Extracted entries start

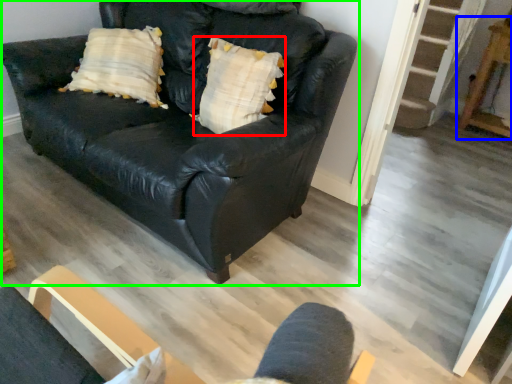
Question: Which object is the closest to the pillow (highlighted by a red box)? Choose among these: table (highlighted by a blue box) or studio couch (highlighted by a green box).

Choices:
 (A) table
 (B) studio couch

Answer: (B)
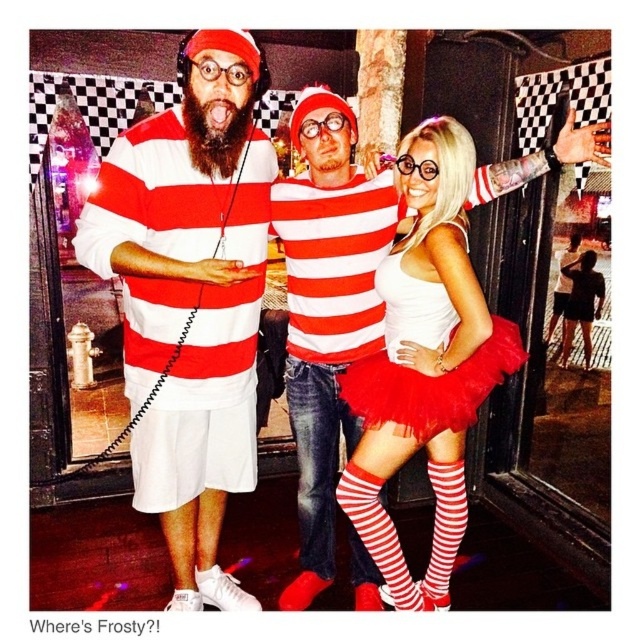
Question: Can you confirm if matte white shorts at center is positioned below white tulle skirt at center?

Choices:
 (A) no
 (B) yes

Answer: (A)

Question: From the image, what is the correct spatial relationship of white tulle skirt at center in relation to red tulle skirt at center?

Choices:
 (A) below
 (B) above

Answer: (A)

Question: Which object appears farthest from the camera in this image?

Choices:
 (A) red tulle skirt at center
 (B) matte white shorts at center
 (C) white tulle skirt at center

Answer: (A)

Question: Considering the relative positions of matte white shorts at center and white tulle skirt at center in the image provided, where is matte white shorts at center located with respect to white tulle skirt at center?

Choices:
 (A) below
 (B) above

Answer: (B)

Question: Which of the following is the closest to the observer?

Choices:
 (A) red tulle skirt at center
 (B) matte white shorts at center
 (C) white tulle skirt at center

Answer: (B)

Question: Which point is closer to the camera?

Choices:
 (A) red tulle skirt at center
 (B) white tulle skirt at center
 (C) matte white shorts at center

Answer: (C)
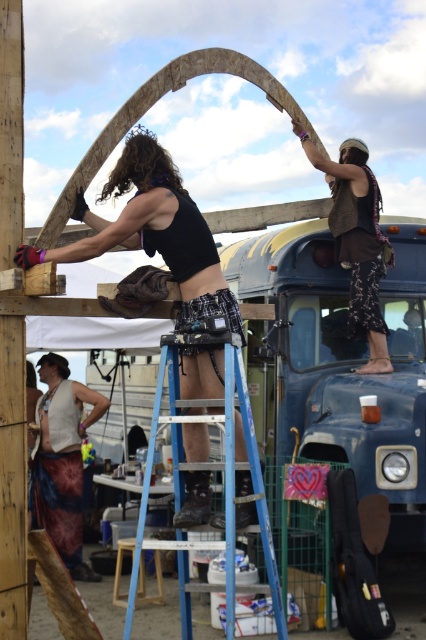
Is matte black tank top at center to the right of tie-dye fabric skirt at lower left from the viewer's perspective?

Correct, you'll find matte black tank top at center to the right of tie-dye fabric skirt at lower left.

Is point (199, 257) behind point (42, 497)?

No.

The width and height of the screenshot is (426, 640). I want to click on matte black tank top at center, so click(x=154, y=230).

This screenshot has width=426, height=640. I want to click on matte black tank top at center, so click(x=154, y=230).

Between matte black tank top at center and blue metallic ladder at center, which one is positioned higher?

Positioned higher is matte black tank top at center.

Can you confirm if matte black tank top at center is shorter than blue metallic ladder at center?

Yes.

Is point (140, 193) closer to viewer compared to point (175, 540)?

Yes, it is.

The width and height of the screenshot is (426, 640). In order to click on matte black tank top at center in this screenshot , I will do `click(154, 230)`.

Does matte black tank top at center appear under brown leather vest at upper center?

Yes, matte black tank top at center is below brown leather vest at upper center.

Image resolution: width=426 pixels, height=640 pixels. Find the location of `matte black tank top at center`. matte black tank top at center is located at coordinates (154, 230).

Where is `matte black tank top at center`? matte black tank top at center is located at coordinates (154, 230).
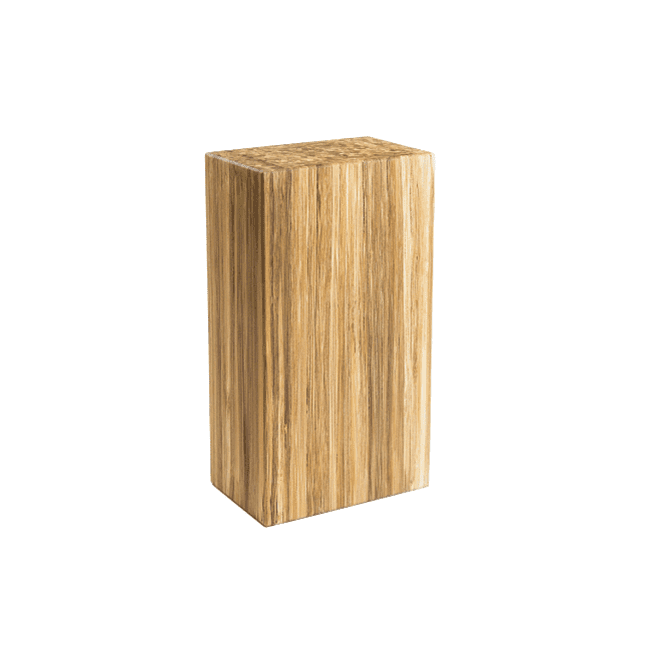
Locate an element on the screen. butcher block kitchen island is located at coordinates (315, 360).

Extracted entries end

_Your objective_
Print all of the rows above verbatim, omitting the pictures.

_Correct result_
Question: Which object is the closest to the pillow (highlighted by a red box)? Choose among these: table (highlighted by a blue box) or studio couch (highlighted by a green box).

Choices:
 (A) table
 (B) studio couch

Answer: (B)
Question: Can you confirm if matte white shorts at center is positioned below white tulle skirt at center?

Choices:
 (A) no
 (B) yes

Answer: (A)

Question: From the image, what is the correct spatial relationship of white tulle skirt at center in relation to red tulle skirt at center?

Choices:
 (A) below
 (B) above

Answer: (A)

Question: Which object appears farthest from the camera in this image?

Choices:
 (A) red tulle skirt at center
 (B) matte white shorts at center
 (C) white tulle skirt at center

Answer: (A)

Question: Considering the relative positions of matte white shorts at center and white tulle skirt at center in the image provided, where is matte white shorts at center located with respect to white tulle skirt at center?

Choices:
 (A) below
 (B) above

Answer: (B)

Question: Which of the following is the closest to the observer?

Choices:
 (A) red tulle skirt at center
 (B) matte white shorts at center
 (C) white tulle skirt at center

Answer: (B)

Question: Which point is closer to the camera?

Choices:
 (A) red tulle skirt at center
 (B) white tulle skirt at center
 (C) matte white shorts at center

Answer: (C)
Is matte black tank top at center to the right of tie-dye fabric skirt at lower left from the viewer's perspective?

Correct, you'll find matte black tank top at center to the right of tie-dye fabric skirt at lower left.

Is point (199, 257) behind point (42, 497)?

No.

The width and height of the screenshot is (426, 640). I want to click on matte black tank top at center, so click(x=154, y=230).

This screenshot has width=426, height=640. I want to click on matte black tank top at center, so click(x=154, y=230).

Between matte black tank top at center and blue metallic ladder at center, which one is positioned higher?

Positioned higher is matte black tank top at center.

Can you confirm if matte black tank top at center is shorter than blue metallic ladder at center?

Yes.

Is point (140, 193) closer to viewer compared to point (175, 540)?

Yes, it is.

The width and height of the screenshot is (426, 640). In order to click on matte black tank top at center in this screenshot , I will do `click(154, 230)`.

Does matte black tank top at center appear under brown leather vest at upper center?

Yes, matte black tank top at center is below brown leather vest at upper center.

Image resolution: width=426 pixels, height=640 pixels. Find the location of `matte black tank top at center`. matte black tank top at center is located at coordinates (154, 230).

Where is `matte black tank top at center`? matte black tank top at center is located at coordinates (154, 230).
Locate an element on the screen. butcher block kitchen island is located at coordinates (315, 360).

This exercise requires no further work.